[Requirement] Return the line containing "25 m inside the frame." and every line after it through the end of the entries below, with no other lines.

- Opening Delimiter -

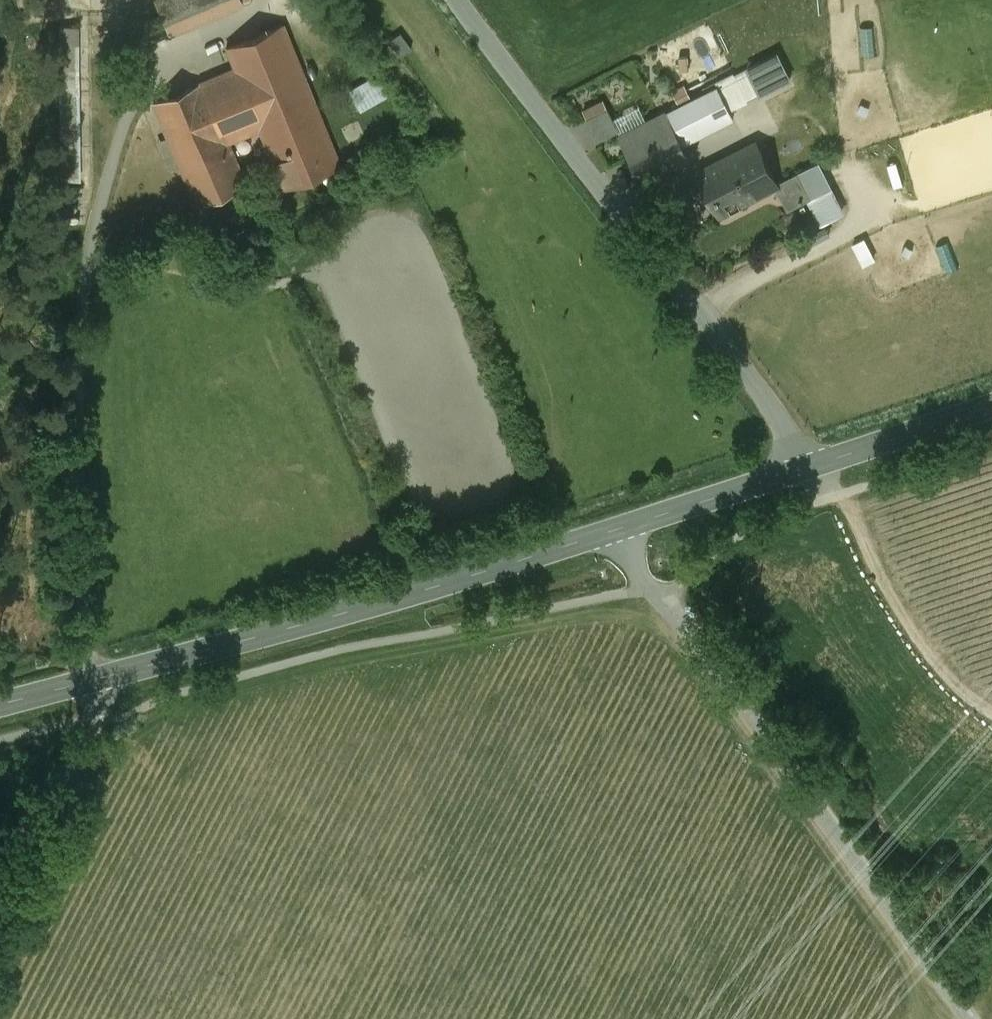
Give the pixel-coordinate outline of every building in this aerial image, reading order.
[(168,35),(242,4),(241,0),(154,0),(168,35)] [(77,25),(59,25),(62,177),(63,177),(79,176),(77,25)] [(234,67),(205,80),(205,81),(152,102),(197,205),(245,184),(227,142),(259,129),(253,113),(309,90),(282,25),(226,47),(234,67)] [(747,68),(716,83),(718,87),(729,108),(759,93),(747,68)] [(377,76),(349,91),(357,105),(385,90),(377,76)] [(718,87),(665,114),(680,143),(733,116),(729,108),(718,87)] [(309,90),(253,113),(259,129),(272,161),(275,169),(283,188),(339,165),(309,90)] [(665,114),(622,135),(644,179),(687,158),(680,143),(665,114)] [(756,142),(698,172),(719,213),(777,184),(777,183),(756,142)] [(797,173),(777,183),(777,184),(789,208),(809,197),(797,173)] [(88,186),(87,176),(79,176),(63,177),(64,187),(88,186)] [(244,228),(212,242),(222,264),(253,250),(244,228)]
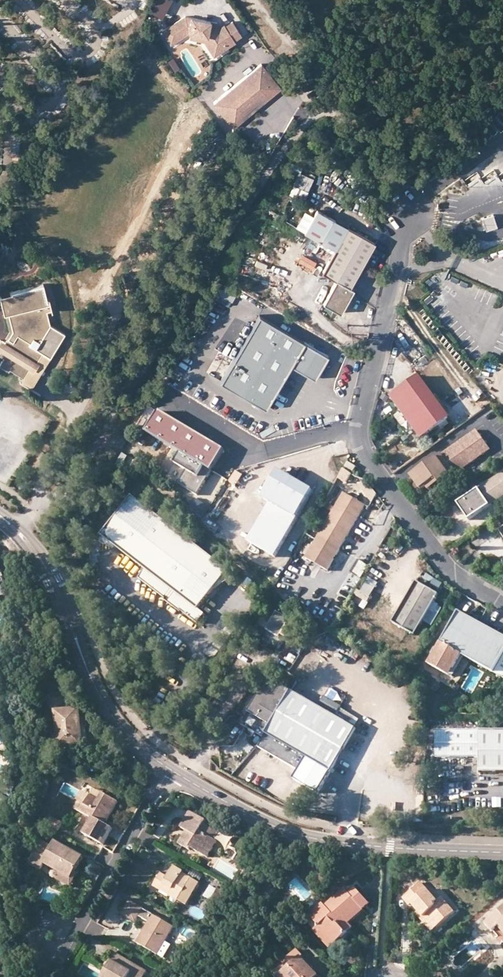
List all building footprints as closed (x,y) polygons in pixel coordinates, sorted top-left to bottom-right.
[(184,17),(161,32),(169,45),(187,33),(189,34),(206,37),(214,49),(223,43),(226,48),(234,42),(233,41),(240,36),(231,22),(219,29),(215,23),(184,17)] [(206,37),(189,34),(188,39),(203,42),(212,56),(226,48),(223,43),(214,49),(206,37)] [(248,96),(272,77),(262,64),(214,103),(221,111),(224,109),(234,122),(256,104),(248,96)] [(281,88),(272,77),(248,96),(256,104),(258,107),(281,88)] [(258,107),(256,104),(234,122),(224,109),(221,111),(234,127),(258,107)] [(296,176),(298,172),(289,168),(287,172),(296,176)] [(312,178),(298,172),(296,176),(292,183),(307,190),(312,178)] [(305,233),(320,241),(332,218),(317,210),(305,233)] [(492,214),(482,218),(485,230),(496,226),(492,214)] [(320,241),(335,249),(348,227),(332,218),(320,241)] [(335,249),(363,264),(375,243),(348,227),(335,249)] [(351,287),(363,264),(335,249),(323,272),(337,280),(324,303),(341,313),(354,289),(351,287)] [(16,312),(7,314),(11,331),(4,343),(0,350),(0,356),(2,357),(0,361),(0,367),(8,371),(9,369),(22,378),(32,362),(35,363),(41,354),(34,349),(49,326),(46,312),(51,311),(48,299),(46,300),(42,284),(11,293),(11,295),(16,312)] [(11,295),(0,297),(0,303),(3,315),(7,314),(16,312),(11,295)] [(329,357),(259,315),(220,381),(266,409),(291,366),(315,380),(329,357)] [(64,335),(49,326),(34,349),(41,354),(49,358),(64,335)] [(35,363),(32,362),(22,378),(19,383),(30,389),(37,378),(49,358),(41,354),(35,363)] [(450,418),(419,377),(392,397),(422,438),(450,418)] [(224,450),(160,412),(147,433),(181,453),(212,471),(224,450)] [(479,428),(442,456),(454,473),(492,446),(479,428)] [(197,496),(212,471),(181,453),(175,464),(186,471),(178,484),(197,496)] [(454,473),(442,456),(413,476),(422,490),(436,480),(439,484),(454,473)] [(356,467),(349,462),(347,467),(354,472),(356,467)] [(264,514),(248,542),(275,557),(314,491),(279,471),(256,510),(264,514)] [(459,503),(469,519),(502,497),(502,473),(459,503)] [(377,495),(367,481),(361,486),(374,502),(377,495)] [(365,506),(345,493),(307,558),(327,571),(365,506)] [(228,570),(133,497),(103,536),(107,539),(117,546),(146,570),(139,579),(165,599),(166,600),(165,601),(179,612),(180,611),(196,623),(198,624),(205,615),(199,609),(214,588),(223,577),(228,570)] [(206,519),(201,527),(215,535),(220,527),(206,519)] [(117,546),(107,539),(103,545),(114,549),(117,546)] [(361,578),(367,565),(357,560),(350,573),(361,578)] [(227,581),(223,577),(214,588),(217,590),(227,581)] [(370,602),(378,582),(366,577),(358,597),(370,602)] [(439,595),(417,582),(393,624),(415,636),(439,595)] [(289,619),(275,612),(265,629),(279,636),(289,619)] [(429,665),(450,677),(462,655),(465,657),(493,673),(494,671),(502,676),(502,637),(459,612),(429,665)] [(465,657),(462,655),(450,677),(452,678),(465,657)] [(356,729),(270,680),(243,726),(265,738),(259,748),(299,772),(294,780),(319,794),(356,729)] [(52,714),(58,713),(70,712),(69,694),(50,696),(52,714)] [(84,746),(82,727),(81,710),(70,712),(58,713),(61,737),(62,748),(84,746)] [(87,727),(82,727),(84,746),(62,748),(61,737),(56,738),(58,754),(90,750),(87,727)] [(436,731),(436,758),(479,758),(479,772),(502,772),(502,730),(436,731)] [(239,754),(248,740),(241,736),(232,749),(239,754)] [(0,793),(0,802),(7,806),(10,799),(0,793)] [(119,801),(103,793),(100,800),(93,796),(88,805),(84,812),(94,818),(85,834),(105,845),(114,828),(106,824),(119,801)] [(84,812),(88,805),(81,802),(77,809),(84,812)] [(206,821),(191,812),(182,828),(187,831),(179,844),(190,850),(191,848),(208,858),(218,841),(216,840),(220,832),(205,823),(206,821)] [(65,824),(54,818),(49,825),(60,831),(65,824)] [(72,880),(77,873),(85,858),(57,842),(53,848),(42,841),(30,865),(41,871),(45,864),(62,874),(72,880)] [(182,877),(183,874),(184,872),(175,867),(169,878),(162,874),(155,888),(162,892),(165,886),(173,891),(170,897),(187,906),(200,883),(192,879),(191,882),(182,877)] [(80,875),(77,873),(72,880),(62,874),(58,880),(72,888),(80,875)] [(280,887),(272,881),(264,891),(271,897),(280,887)] [(427,914),(438,927),(455,913),(443,898),(438,902),(421,883),(404,899),(410,906),(412,905),(419,913),(424,918),(427,914)] [(28,884),(20,886),(23,897),(33,901),(28,884)] [(162,892),(170,897),(173,891),(165,886),(162,892)] [(203,898),(211,901),(216,889),(208,886),(203,898)] [(320,927),(335,944),(347,934),(337,923),(343,918),(347,922),(356,914),(357,915),(370,904),(356,889),(349,894),(345,889),(330,904),(333,908),(330,911),(324,904),(310,916),(320,927)] [(269,900),(271,897),(264,891),(262,894),(269,900)] [(144,931),(138,943),(159,955),(166,943),(175,927),(131,903),(123,916),(136,923),(140,917),(149,922),(144,931)] [(486,923),(493,931),(498,927),(501,924),(502,927),(502,908),(486,923)] [(433,932),(438,927),(427,914),(424,918),(419,913),(417,914),(433,932)] [(347,922),(349,924),(358,916),(357,915),(356,914),(347,922)] [(349,924),(347,922),(343,918),(337,923),(347,934),(353,929),(349,924)] [(332,947),(335,944),(320,927),(316,930),(332,947)] [(135,942),(138,943),(144,931),(142,930),(135,942)] [(170,945),(166,943),(159,955),(163,958),(170,945)] [(312,970),(314,968),(297,950),(288,958),(293,964),(279,976),(318,976),(312,970)] [(108,971),(105,976),(145,976),(148,972),(114,953),(110,960),(114,962),(108,971)] [(105,969),(108,971),(114,962),(110,960),(105,969)]
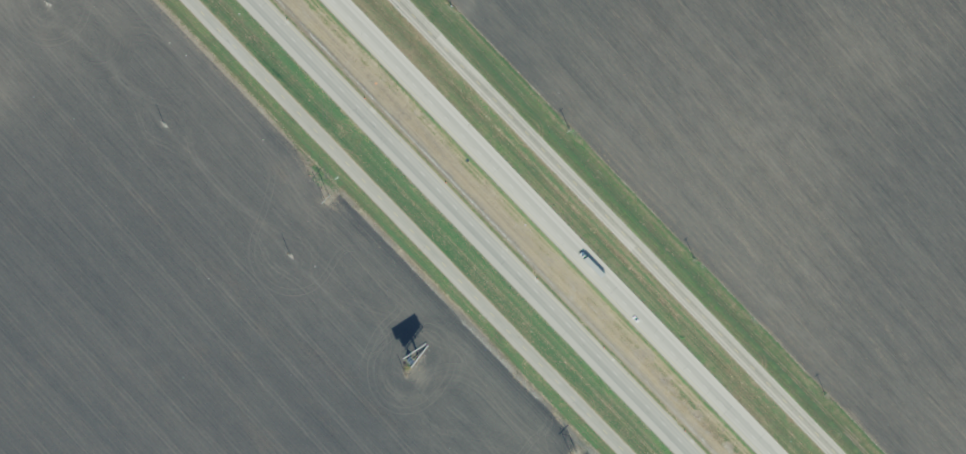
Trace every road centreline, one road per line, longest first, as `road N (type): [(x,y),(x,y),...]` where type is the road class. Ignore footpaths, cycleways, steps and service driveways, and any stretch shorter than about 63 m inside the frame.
road 1 (motorway): [(772,453),(333,0)]
road 2 (motorway): [(255,0),(693,453)]
road 3 (tertiary): [(404,0),(842,453)]
road 4 (tertiary): [(626,453),(189,0)]

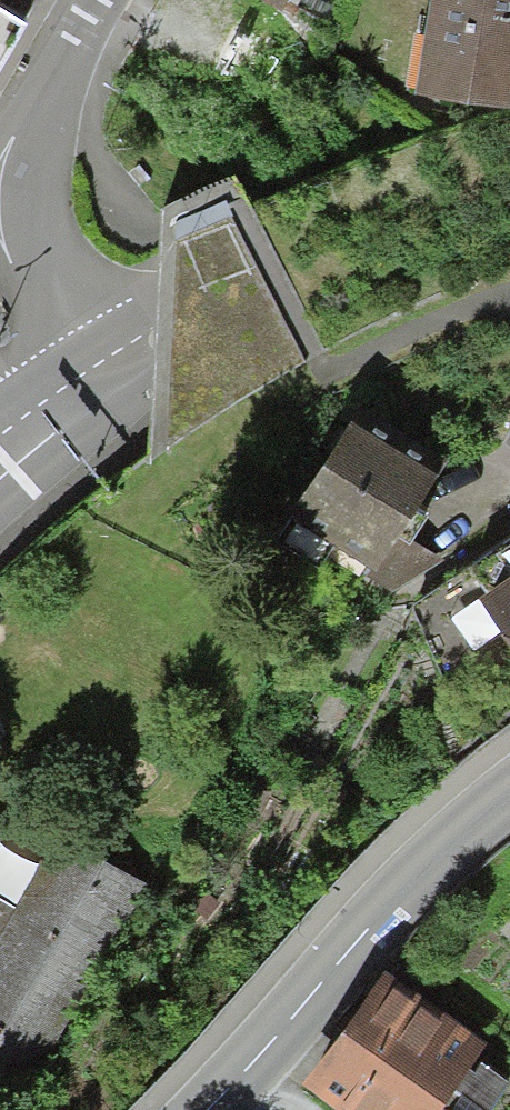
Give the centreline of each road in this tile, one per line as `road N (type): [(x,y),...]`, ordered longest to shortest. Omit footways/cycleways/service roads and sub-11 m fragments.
road 1 (secondary): [(40,413),(149,346),(296,274),(509,193)]
road 2 (residential): [(204,1109),(442,843),(509,791)]
road 3 (residential): [(97,0),(0,183)]

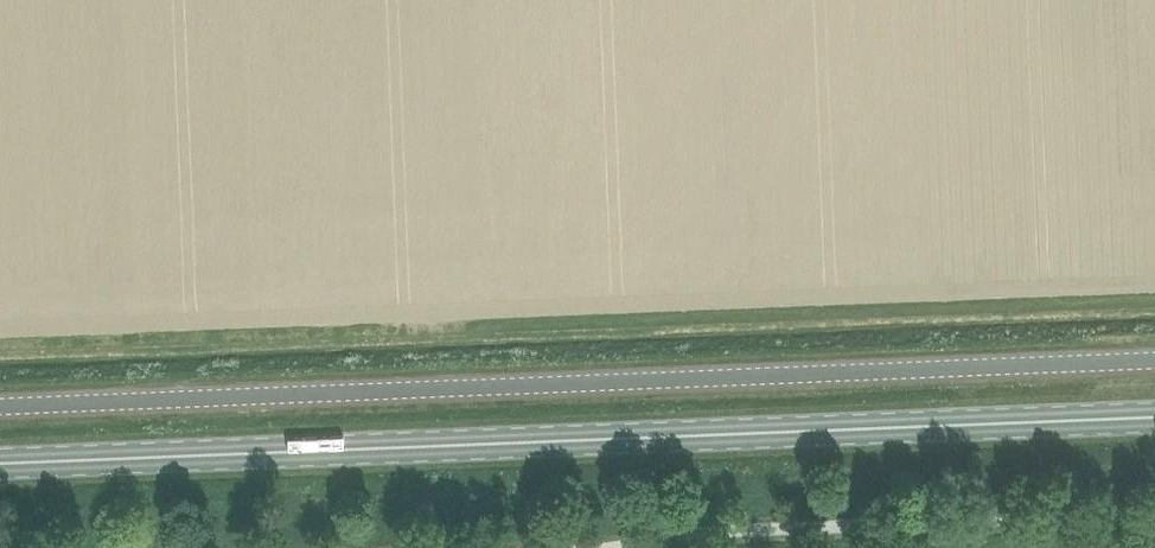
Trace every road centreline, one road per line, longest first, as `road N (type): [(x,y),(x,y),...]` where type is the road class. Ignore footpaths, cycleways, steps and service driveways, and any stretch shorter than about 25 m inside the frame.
road 1 (primary): [(1154,418),(0,464)]
road 2 (unclassified): [(1154,361),(0,407)]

- Closing Delimiter -

[Exercise answer]
Trace every road centreline, one road per line, longest first, as `road N (type): [(x,y),(x,y),...]` where type is the road class. Ignore footpaths, cycleways, steps and service driveways, and any stretch shorter than about 25 m inside the frame.
road 1 (primary): [(1154,418),(0,464)]
road 2 (unclassified): [(1154,361),(0,407)]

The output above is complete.